- Exercise directions
Beneath this line is the data. Output exactly the lines from the line with "camera: 20 degrees left, 15 degrees up" to the line with "(674, 326) = (705, 278): none", both ends included, and nothing more.

- Source data
####

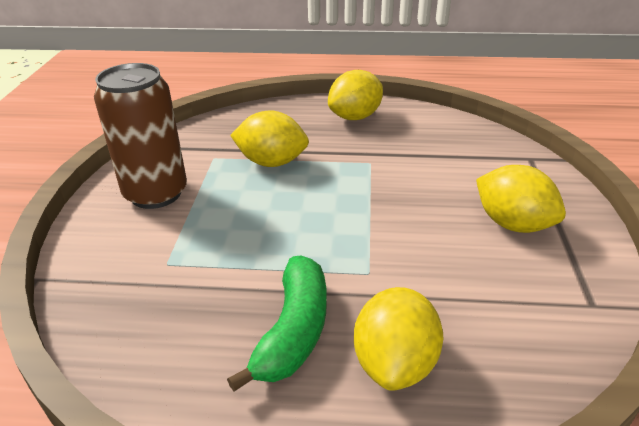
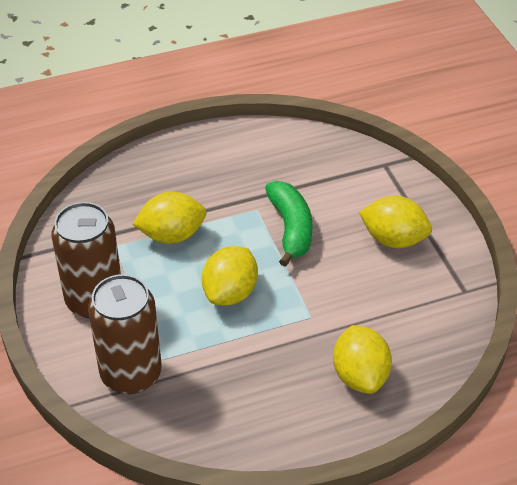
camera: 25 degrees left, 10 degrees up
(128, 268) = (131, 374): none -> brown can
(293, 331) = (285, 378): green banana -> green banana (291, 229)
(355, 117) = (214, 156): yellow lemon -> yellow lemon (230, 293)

####

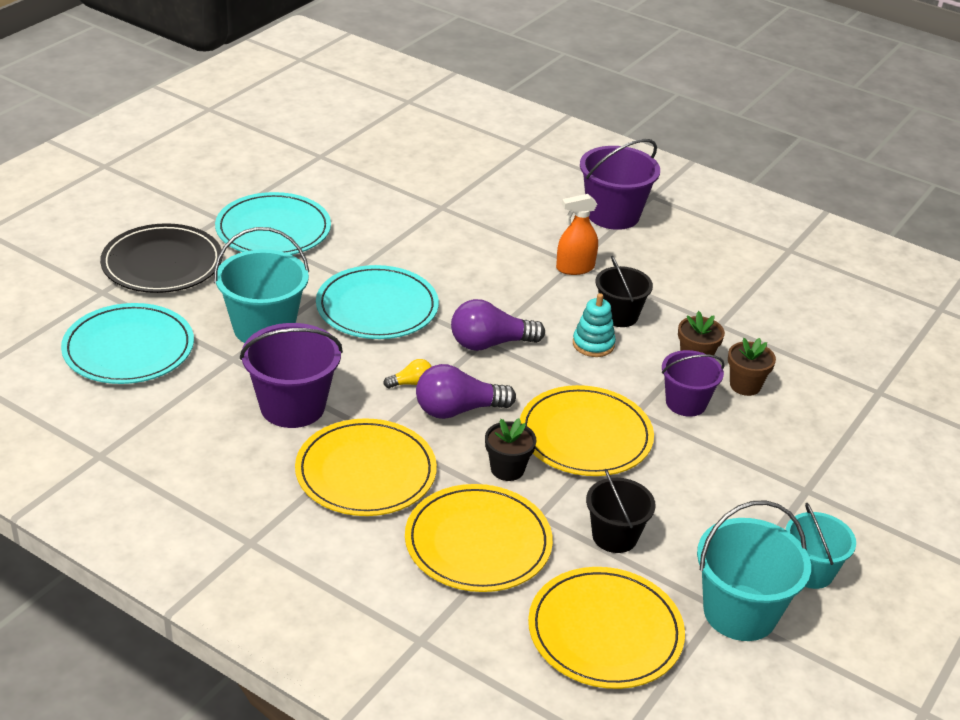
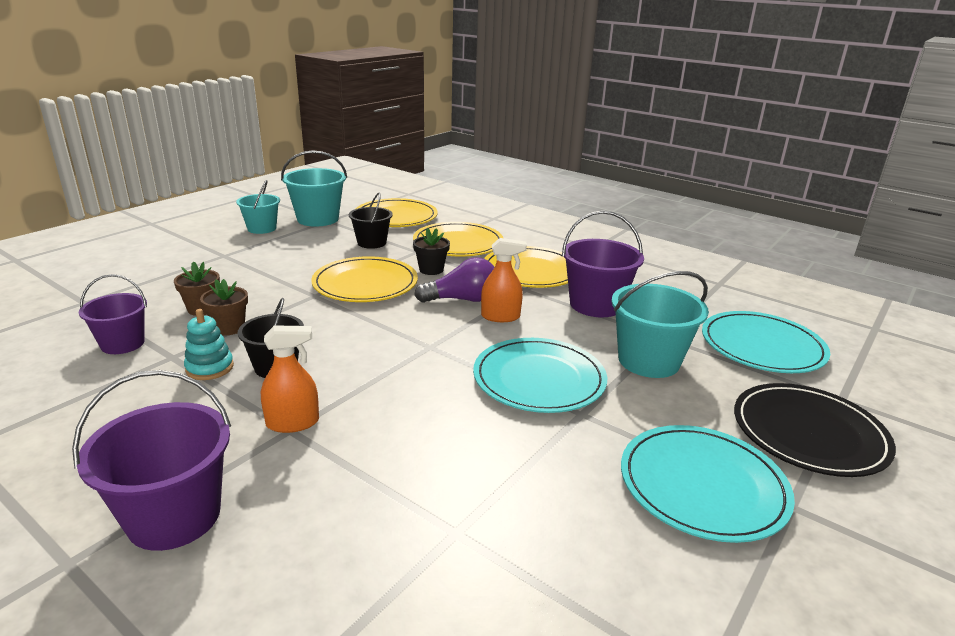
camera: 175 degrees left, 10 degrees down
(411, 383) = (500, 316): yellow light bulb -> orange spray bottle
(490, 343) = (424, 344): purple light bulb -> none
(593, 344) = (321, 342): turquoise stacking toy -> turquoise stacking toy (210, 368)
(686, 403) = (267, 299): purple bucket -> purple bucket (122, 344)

####

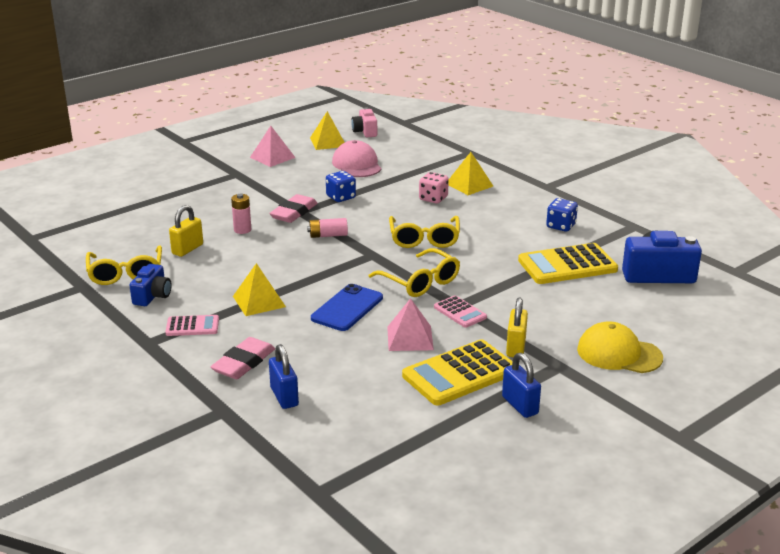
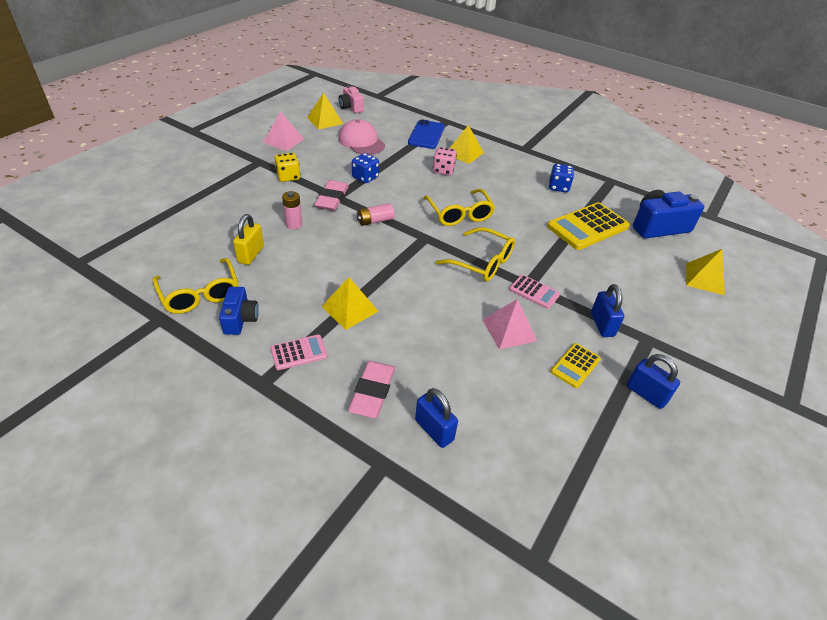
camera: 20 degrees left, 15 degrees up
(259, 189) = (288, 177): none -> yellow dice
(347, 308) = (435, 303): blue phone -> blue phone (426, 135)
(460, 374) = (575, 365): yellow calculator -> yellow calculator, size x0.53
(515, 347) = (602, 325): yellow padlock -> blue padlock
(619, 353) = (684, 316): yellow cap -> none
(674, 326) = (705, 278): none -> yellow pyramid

####

- Solution to this exercise
camera: 20 degrees left, 15 degrees up
(259, 189) = (288, 177): none -> yellow dice
(347, 308) = (435, 303): blue phone -> blue phone (426, 135)
(460, 374) = (575, 365): yellow calculator -> yellow calculator, size x0.53
(515, 347) = (602, 325): yellow padlock -> blue padlock
(619, 353) = (684, 316): yellow cap -> none
(674, 326) = (705, 278): none -> yellow pyramid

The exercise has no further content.